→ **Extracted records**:

-*-*-

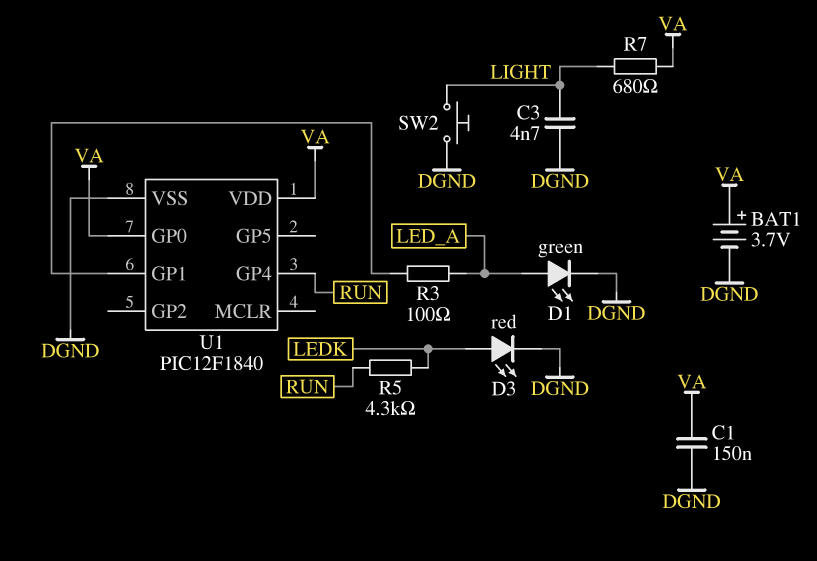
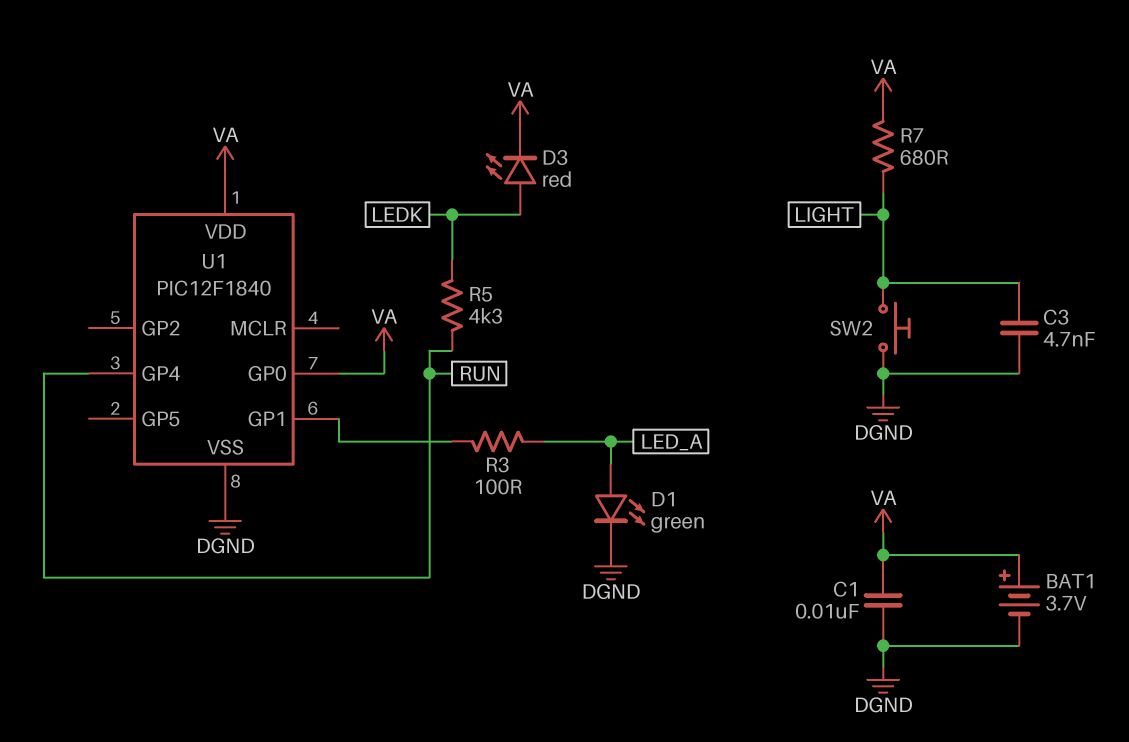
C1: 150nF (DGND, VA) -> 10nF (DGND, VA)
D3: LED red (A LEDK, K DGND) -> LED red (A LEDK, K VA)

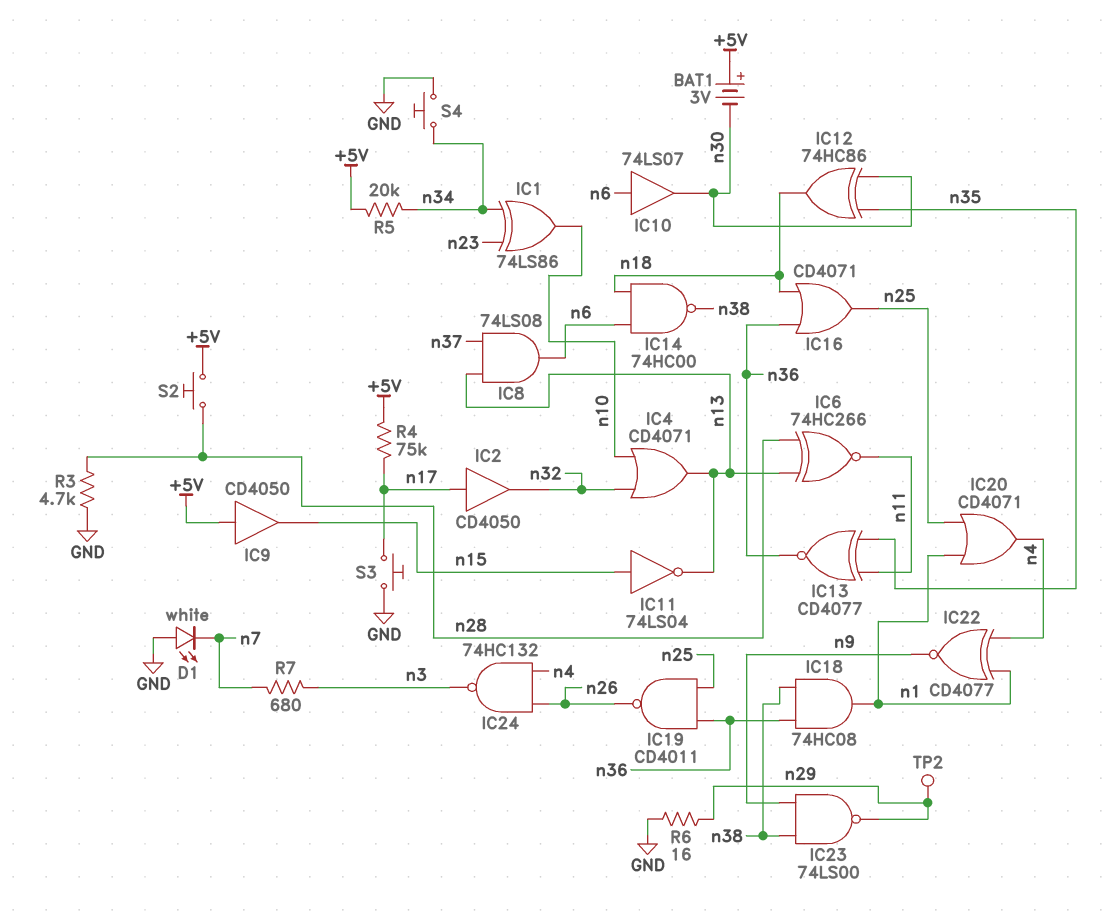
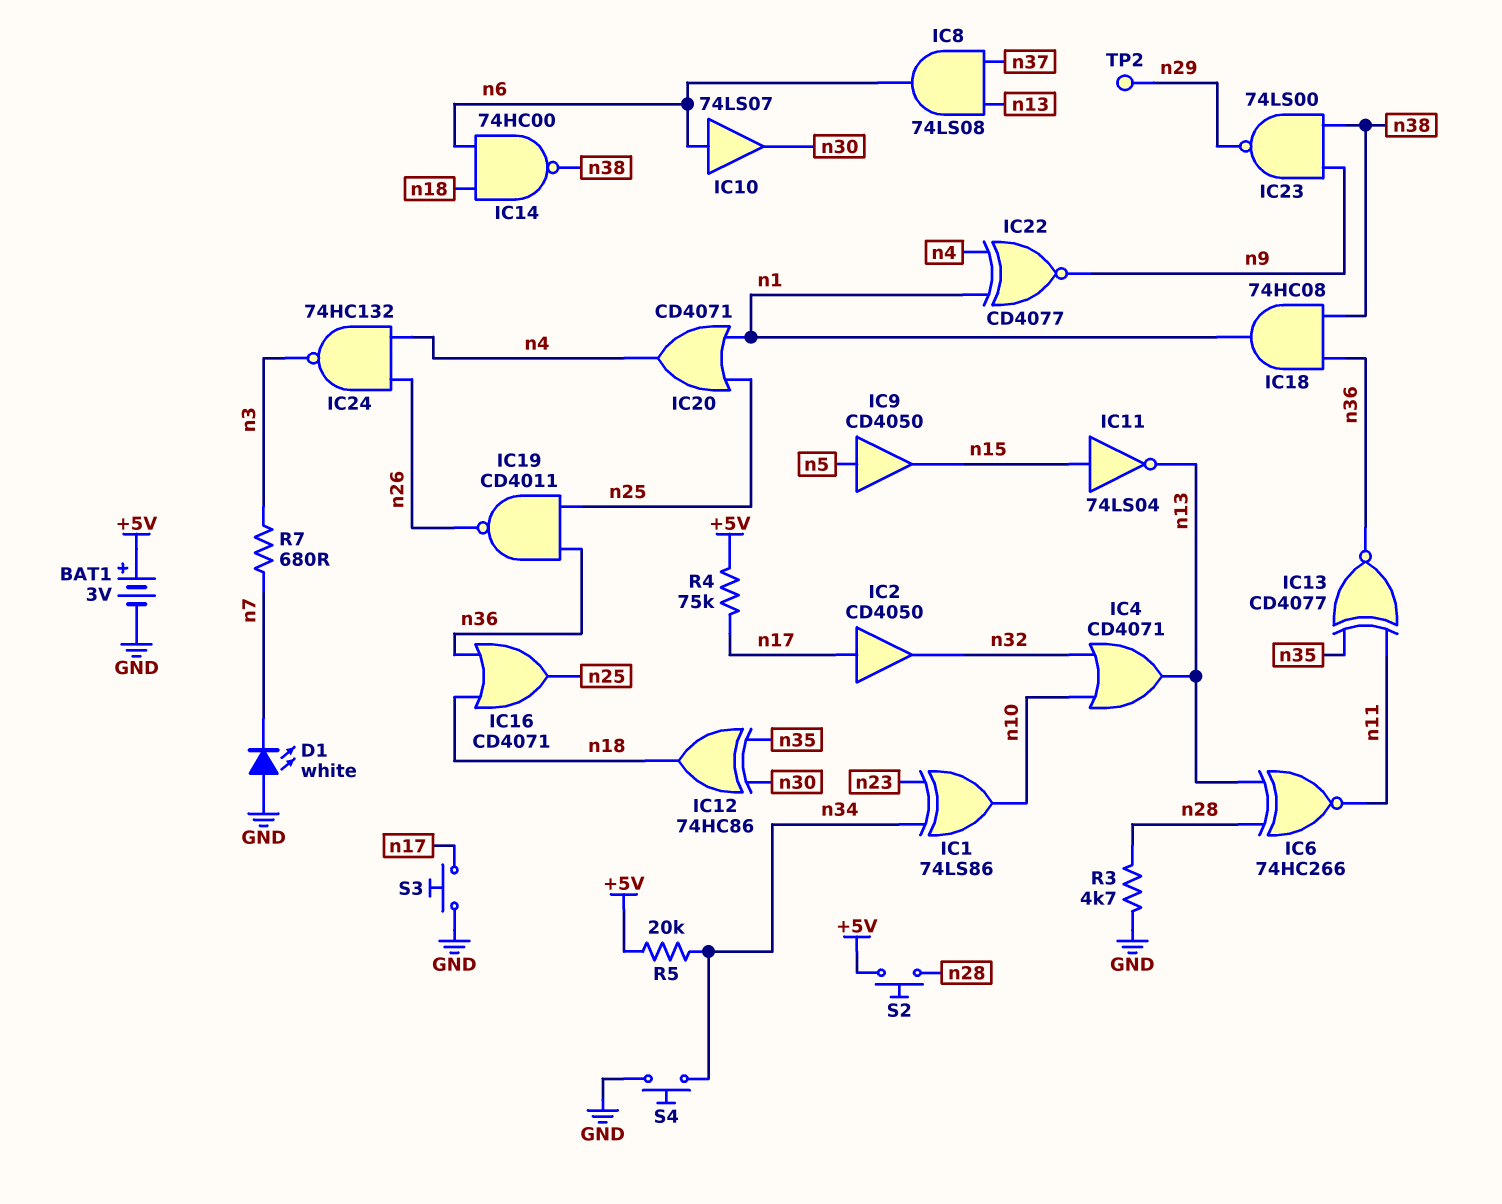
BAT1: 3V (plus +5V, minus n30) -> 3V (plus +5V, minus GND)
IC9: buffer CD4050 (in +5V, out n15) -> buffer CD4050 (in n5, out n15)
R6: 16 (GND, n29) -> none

-*-*-

→ **Exercise details**: Find out how many lines above hold "DGND". Write only the number.

→ **Result for this exercise**: 2